**WHAT THIS TASK INVOLVES**
Could you give the listing below again with every "counterclockwise" replaced by "anticlockwise" and everything else left as it is?

Dataset rows
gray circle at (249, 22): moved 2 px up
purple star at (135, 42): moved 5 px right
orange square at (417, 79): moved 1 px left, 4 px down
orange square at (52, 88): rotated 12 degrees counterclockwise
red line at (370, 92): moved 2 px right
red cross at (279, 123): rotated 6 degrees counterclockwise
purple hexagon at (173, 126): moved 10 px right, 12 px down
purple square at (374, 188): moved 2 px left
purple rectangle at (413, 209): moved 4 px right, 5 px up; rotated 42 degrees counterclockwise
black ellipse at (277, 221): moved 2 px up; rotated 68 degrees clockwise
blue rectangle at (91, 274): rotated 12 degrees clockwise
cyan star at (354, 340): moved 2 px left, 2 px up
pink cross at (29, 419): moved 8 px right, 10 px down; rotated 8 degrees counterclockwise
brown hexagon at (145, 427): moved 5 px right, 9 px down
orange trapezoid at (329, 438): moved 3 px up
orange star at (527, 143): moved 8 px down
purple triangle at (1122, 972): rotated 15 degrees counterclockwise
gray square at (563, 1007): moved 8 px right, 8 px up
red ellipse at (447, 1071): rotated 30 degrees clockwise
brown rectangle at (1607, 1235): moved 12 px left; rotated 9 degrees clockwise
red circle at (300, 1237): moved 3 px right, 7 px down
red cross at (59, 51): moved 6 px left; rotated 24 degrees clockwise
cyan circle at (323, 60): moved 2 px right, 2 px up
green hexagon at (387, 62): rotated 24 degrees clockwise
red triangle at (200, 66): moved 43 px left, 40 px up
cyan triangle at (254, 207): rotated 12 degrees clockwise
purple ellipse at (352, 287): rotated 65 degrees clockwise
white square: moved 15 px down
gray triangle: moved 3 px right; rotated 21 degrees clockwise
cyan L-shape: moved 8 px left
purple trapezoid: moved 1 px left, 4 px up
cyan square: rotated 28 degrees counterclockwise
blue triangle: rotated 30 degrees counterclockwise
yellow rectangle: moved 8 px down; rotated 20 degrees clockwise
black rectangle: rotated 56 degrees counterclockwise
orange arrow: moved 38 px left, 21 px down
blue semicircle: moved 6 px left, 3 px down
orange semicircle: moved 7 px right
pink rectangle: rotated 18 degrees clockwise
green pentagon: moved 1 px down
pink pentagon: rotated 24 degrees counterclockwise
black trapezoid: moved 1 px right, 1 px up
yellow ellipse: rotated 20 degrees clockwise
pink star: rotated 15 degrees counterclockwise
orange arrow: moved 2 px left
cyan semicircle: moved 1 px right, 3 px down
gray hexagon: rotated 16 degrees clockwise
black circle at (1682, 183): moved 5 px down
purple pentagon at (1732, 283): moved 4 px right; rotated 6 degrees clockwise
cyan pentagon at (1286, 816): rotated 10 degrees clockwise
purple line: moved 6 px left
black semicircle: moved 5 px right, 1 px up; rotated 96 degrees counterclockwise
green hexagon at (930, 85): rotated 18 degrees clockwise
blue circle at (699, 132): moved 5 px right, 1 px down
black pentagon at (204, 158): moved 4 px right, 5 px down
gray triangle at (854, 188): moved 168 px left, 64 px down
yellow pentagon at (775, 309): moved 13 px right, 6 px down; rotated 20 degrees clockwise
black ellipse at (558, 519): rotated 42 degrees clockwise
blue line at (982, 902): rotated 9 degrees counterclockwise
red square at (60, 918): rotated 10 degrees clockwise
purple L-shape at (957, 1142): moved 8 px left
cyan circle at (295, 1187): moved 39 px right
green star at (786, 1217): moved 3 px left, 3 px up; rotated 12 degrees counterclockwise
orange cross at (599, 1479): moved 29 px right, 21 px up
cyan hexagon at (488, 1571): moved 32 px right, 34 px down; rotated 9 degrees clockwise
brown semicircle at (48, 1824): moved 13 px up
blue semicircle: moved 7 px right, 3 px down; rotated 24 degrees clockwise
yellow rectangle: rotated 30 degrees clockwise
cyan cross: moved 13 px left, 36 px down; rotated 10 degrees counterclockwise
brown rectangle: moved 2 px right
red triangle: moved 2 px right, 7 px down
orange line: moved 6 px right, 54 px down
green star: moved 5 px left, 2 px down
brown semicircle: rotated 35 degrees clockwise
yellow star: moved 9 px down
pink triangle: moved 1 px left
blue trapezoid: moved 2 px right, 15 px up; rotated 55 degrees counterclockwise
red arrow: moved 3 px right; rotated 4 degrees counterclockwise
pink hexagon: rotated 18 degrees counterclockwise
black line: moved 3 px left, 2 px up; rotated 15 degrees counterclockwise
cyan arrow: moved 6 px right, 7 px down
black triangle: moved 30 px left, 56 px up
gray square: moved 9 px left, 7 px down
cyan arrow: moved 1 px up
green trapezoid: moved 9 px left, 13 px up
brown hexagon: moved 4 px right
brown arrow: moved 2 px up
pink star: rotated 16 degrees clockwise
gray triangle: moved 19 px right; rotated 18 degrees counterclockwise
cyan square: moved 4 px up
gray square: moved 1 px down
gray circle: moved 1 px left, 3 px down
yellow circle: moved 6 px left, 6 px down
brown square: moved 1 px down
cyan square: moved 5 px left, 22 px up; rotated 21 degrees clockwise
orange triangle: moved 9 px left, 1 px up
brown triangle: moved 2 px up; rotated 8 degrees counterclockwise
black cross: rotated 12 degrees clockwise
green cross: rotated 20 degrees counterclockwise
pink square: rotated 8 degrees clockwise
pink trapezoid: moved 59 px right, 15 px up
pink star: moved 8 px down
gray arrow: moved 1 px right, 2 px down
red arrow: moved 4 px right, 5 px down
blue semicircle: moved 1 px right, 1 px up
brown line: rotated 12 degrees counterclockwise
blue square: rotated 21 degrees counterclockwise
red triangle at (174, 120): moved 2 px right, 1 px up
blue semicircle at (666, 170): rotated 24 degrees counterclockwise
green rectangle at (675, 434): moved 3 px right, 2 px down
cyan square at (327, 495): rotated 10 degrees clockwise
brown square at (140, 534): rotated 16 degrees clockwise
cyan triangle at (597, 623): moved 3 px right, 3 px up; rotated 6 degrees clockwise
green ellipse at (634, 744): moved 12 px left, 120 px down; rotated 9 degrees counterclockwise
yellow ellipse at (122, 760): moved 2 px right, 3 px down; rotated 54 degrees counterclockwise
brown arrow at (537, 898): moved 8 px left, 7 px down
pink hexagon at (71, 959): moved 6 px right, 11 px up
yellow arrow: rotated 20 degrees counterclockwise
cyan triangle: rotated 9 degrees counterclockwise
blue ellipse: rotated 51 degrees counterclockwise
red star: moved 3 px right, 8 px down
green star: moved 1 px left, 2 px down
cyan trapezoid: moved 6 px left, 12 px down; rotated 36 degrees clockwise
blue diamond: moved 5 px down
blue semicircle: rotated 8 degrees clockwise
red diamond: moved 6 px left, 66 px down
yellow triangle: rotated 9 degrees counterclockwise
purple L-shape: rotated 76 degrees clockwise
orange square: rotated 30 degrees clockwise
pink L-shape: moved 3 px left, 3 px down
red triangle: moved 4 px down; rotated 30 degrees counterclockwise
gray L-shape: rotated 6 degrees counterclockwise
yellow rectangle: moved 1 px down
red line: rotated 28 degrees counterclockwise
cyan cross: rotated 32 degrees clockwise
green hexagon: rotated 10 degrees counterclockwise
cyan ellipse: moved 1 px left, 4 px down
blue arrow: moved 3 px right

**COMPLETE RESPONSE**
gray circle at (249, 22): moved 2 px up
purple star at (135, 42): moved 5 px right
orange square at (417, 79): moved 1 px left, 4 px down
orange square at (52, 88): rotated 12 degrees anticlockwise
red line at (370, 92): moved 2 px right
red cross at (279, 123): rotated 6 degrees anticlockwise
purple hexagon at (173, 126): moved 10 px right, 12 px down
purple square at (374, 188): moved 2 px left
purple rectangle at (413, 209): moved 4 px right, 5 px up; rotated 42 degrees anticlockwise
black ellipse at (277, 221): moved 2 px up; rotated 68 degrees clockwise
blue rectangle at (91, 274): rotated 12 degrees clockwise
cyan star at (354, 340): moved 2 px left, 2 px up
pink cross at (29, 419): moved 8 px right, 10 px down; rotated 8 degrees anticlockwise
brown hexagon at (145, 427): moved 5 px right, 9 px down
orange trapezoid at (329, 438): moved 3 px up
orange star at (527, 143): moved 8 px down
purple triangle at (1122, 972): rotated 15 degrees anticlockwise
gray square at (563, 1007): moved 8 px right, 8 px up
red ellipse at (447, 1071): rotated 30 degrees clockwise
brown rectangle at (1607, 1235): moved 12 px left; rotated 9 degrees clockwise
red circle at (300, 1237): moved 3 px right, 7 px down
red cross at (59, 51): moved 6 px left; rotated 24 degrees clockwise
cyan circle at (323, 60): moved 2 px right, 2 px up
green hexagon at (387, 62): rotated 24 degrees clockwise
red triangle at (200, 66): moved 43 px left, 40 px up
cyan triangle at (254, 207): rotated 12 degrees clockwise
purple ellipse at (352, 287): rotated 65 degrees clockwise
white square: moved 15 px down
gray triangle: moved 3 px right; rotated 21 degrees clockwise
cyan L-shape: moved 8 px left
purple trapezoid: moved 1 px left, 4 px up
cyan square: rotated 28 degrees anticlockwise
blue triangle: rotated 30 degrees anticlockwise
yellow rectangle: moved 8 px down; rotated 20 degrees clockwise
black rectangle: rotated 56 degrees anticlockwise
orange arrow: moved 38 px left, 21 px down
blue semicircle: moved 6 px left, 3 px down
orange semicircle: moved 7 px right
pink rectangle: rotated 18 degrees clockwise
green pentagon: moved 1 px down
pink pentagon: rotated 24 degrees anticlockwise
black trapezoid: moved 1 px right, 1 px up
yellow ellipse: rotated 20 degrees clockwise
pink star: rotated 15 degrees anticlockwise
orange arrow: moved 2 px left
cyan semicircle: moved 1 px right, 3 px down
gray hexagon: rotated 16 degrees clockwise
black circle at (1682, 183): moved 5 px down
purple pentagon at (1732, 283): moved 4 px right; rotated 6 degrees clockwise
cyan pentagon at (1286, 816): rotated 10 degrees clockwise
purple line: moved 6 px left
black semicircle: moved 5 px right, 1 px up; rotated 96 degrees anticlockwise
green hexagon at (930, 85): rotated 18 degrees clockwise
blue circle at (699, 132): moved 5 px right, 1 px down
black pentagon at (204, 158): moved 4 px right, 5 px down
gray triangle at (854, 188): moved 168 px left, 64 px down
yellow pentagon at (775, 309): moved 13 px right, 6 px down; rotated 20 degrees clockwise
black ellipse at (558, 519): rotated 42 degrees clockwise
blue line at (982, 902): rotated 9 degrees anticlockwise
red square at (60, 918): rotated 10 degrees clockwise
purple L-shape at (957, 1142): moved 8 px left
cyan circle at (295, 1187): moved 39 px right
green star at (786, 1217): moved 3 px left, 3 px up; rotated 12 degrees anticlockwise
orange cross at (599, 1479): moved 29 px right, 21 px up
cyan hexagon at (488, 1571): moved 32 px right, 34 px down; rotated 9 degrees clockwise
brown semicircle at (48, 1824): moved 13 px up
blue semicircle: moved 7 px right, 3 px down; rotated 24 degrees clockwise
yellow rectangle: rotated 30 degrees clockwise
cyan cross: moved 13 px left, 36 px down; rotated 10 degrees anticlockwise
brown rectangle: moved 2 px right
red triangle: moved 2 px right, 7 px down
orange line: moved 6 px right, 54 px down
green star: moved 5 px left, 2 px down
brown semicircle: rotated 35 degrees clockwise
yellow star: moved 9 px down
pink triangle: moved 1 px left
blue trapezoid: moved 2 px right, 15 px up; rotated 55 degrees anticlockwise
red arrow: moved 3 px right; rotated 4 degrees anticlockwise
pink hexagon: rotated 18 degrees anticlockwise
black line: moved 3 px left, 2 px up; rotated 15 degrees anticlockwise
cyan arrow: moved 6 px right, 7 px down
black triangle: moved 30 px left, 56 px up
gray square: moved 9 px left, 7 px down
cyan arrow: moved 1 px up
green trapezoid: moved 9 px left, 13 px up
brown hexagon: moved 4 px right
brown arrow: moved 2 px up
pink star: rotated 16 degrees clockwise
gray triangle: moved 19 px right; rotated 18 degrees anticlockwise
cyan square: moved 4 px up
gray square: moved 1 px down
gray circle: moved 1 px left, 3 px down
yellow circle: moved 6 px left, 6 px down
brown square: moved 1 px down
cyan square: moved 5 px left, 22 px up; rotated 21 degrees clockwise
orange triangle: moved 9 px left, 1 px up
brown triangle: moved 2 px up; rotated 8 degrees anticlockwise
black cross: rotated 12 degrees clockwise
green cross: rotated 20 degrees anticlockwise
pink square: rotated 8 degrees clockwise
pink trapezoid: moved 59 px right, 15 px up
pink star: moved 8 px down
gray arrow: moved 1 px right, 2 px down
red arrow: moved 4 px right, 5 px down
blue semicircle: moved 1 px right, 1 px up
brown line: rotated 12 degrees anticlockwise
blue square: rotated 21 degrees anticlockwise
red triangle at (174, 120): moved 2 px right, 1 px up
blue semicircle at (666, 170): rotated 24 degrees anticlockwise
green rectangle at (675, 434): moved 3 px right, 2 px down
cyan square at (327, 495): rotated 10 degrees clockwise
brown square at (140, 534): rotated 16 degrees clockwise
cyan triangle at (597, 623): moved 3 px right, 3 px up; rotated 6 degrees clockwise
green ellipse at (634, 744): moved 12 px left, 120 px down; rotated 9 degrees anticlockwise
yellow ellipse at (122, 760): moved 2 px right, 3 px down; rotated 54 degrees anticlockwise
brown arrow at (537, 898): moved 8 px left, 7 px down
pink hexagon at (71, 959): moved 6 px right, 11 px up
yellow arrow: rotated 20 degrees anticlockwise
cyan triangle: rotated 9 degrees anticlockwise
blue ellipse: rotated 51 degrees anticlockwise
red star: moved 3 px right, 8 px down
green star: moved 1 px left, 2 px down
cyan trapezoid: moved 6 px left, 12 px down; rotated 36 degrees clockwise
blue diamond: moved 5 px down
blue semicircle: rotated 8 degrees clockwise
red diamond: moved 6 px left, 66 px down
yellow triangle: rotated 9 degrees anticlockwise
purple L-shape: rotated 76 degrees clockwise
orange square: rotated 30 degrees clockwise
pink L-shape: moved 3 px left, 3 px down
red triangle: moved 4 px down; rotated 30 degrees anticlockwise
gray L-shape: rotated 6 degrees anticlockwise
yellow rectangle: moved 1 px down
red line: rotated 28 degrees anticlockwise
cyan cross: rotated 32 degrees clockwise
green hexagon: rotated 10 degrees anticlockwise
cyan ellipse: moved 1 px left, 4 px down
blue arrow: moved 3 px right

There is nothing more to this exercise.